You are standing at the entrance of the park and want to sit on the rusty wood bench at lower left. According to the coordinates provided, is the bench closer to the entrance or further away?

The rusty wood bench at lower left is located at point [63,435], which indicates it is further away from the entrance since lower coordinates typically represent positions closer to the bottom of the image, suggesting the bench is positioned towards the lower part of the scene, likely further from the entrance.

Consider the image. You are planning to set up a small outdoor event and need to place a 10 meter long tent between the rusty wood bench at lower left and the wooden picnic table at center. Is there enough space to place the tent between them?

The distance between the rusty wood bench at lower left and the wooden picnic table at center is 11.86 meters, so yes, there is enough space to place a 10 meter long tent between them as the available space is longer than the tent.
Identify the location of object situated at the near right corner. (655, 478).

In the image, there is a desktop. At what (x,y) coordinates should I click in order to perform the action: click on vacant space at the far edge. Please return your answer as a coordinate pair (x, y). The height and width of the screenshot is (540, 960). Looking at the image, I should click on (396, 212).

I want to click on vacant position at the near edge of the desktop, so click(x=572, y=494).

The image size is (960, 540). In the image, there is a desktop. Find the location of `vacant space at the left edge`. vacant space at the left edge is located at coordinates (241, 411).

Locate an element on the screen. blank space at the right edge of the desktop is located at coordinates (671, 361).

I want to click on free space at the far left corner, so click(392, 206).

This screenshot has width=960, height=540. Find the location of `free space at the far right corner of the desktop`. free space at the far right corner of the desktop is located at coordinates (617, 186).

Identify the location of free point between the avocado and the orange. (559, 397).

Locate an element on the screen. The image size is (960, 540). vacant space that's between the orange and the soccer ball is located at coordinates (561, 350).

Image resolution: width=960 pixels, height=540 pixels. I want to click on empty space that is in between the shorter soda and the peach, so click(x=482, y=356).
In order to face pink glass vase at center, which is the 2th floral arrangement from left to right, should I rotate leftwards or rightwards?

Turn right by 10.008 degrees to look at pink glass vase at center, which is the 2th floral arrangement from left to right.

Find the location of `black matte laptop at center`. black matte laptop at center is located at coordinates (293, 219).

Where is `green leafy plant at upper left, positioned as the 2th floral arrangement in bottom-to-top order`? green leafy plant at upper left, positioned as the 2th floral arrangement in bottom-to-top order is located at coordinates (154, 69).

Set problem => Rewrite the entries above, substituting "weathered wood bench" for every occurrence of "rusty wood bench" and leaving all other text unchanged.

Response to this task =>
You are standing at the entrance of the park and want to sit on the weathered wood bench at lower left. According to the coordinates provided, is the bench closer to the entrance or further away?

The weathered wood bench at lower left is located at point [63,435], which indicates it is further away from the entrance since lower coordinates typically represent positions closer to the bottom of the image, suggesting the bench is positioned towards the lower part of the scene, likely further from the entrance.

Consider the image. You are planning to set up a small outdoor event and need to place a 10 meter long tent between the weathered wood bench at lower left and the wooden picnic table at center. Is there enough space to place the tent between them?

The distance between the weathered wood bench at lower left and the wooden picnic table at center is 11.86 meters, so yes, there is enough space to place a 10 meter long tent between them as the available space is longer than the tent.
Identify the location of object situated at the near right corner. (655, 478).

In the image, there is a desktop. At what (x,y) coordinates should I click in order to perform the action: click on vacant space at the far edge. Please return your answer as a coordinate pair (x, y). The height and width of the screenshot is (540, 960). Looking at the image, I should click on (396, 212).

I want to click on vacant position at the near edge of the desktop, so click(x=572, y=494).

The image size is (960, 540). In the image, there is a desktop. Find the location of `vacant space at the left edge`. vacant space at the left edge is located at coordinates (241, 411).

Locate an element on the screen. blank space at the right edge of the desktop is located at coordinates (671, 361).

I want to click on free space at the far left corner, so click(392, 206).

This screenshot has width=960, height=540. Find the location of `free space at the far right corner of the desktop`. free space at the far right corner of the desktop is located at coordinates (617, 186).

Identify the location of free point between the avocado and the orange. (559, 397).

Locate an element on the screen. The image size is (960, 540). vacant space that's between the orange and the soccer ball is located at coordinates (561, 350).

Image resolution: width=960 pixels, height=540 pixels. I want to click on empty space that is in between the shorter soda and the peach, so click(x=482, y=356).
In order to face pink glass vase at center, which is the 2th floral arrangement from left to right, should I rotate leftwards or rightwards?

Turn right by 10.008 degrees to look at pink glass vase at center, which is the 2th floral arrangement from left to right.

Find the location of `black matte laptop at center`. black matte laptop at center is located at coordinates (293, 219).

Where is `green leafy plant at upper left, positioned as the 2th floral arrangement in bottom-to-top order`? green leafy plant at upper left, positioned as the 2th floral arrangement in bottom-to-top order is located at coordinates (154, 69).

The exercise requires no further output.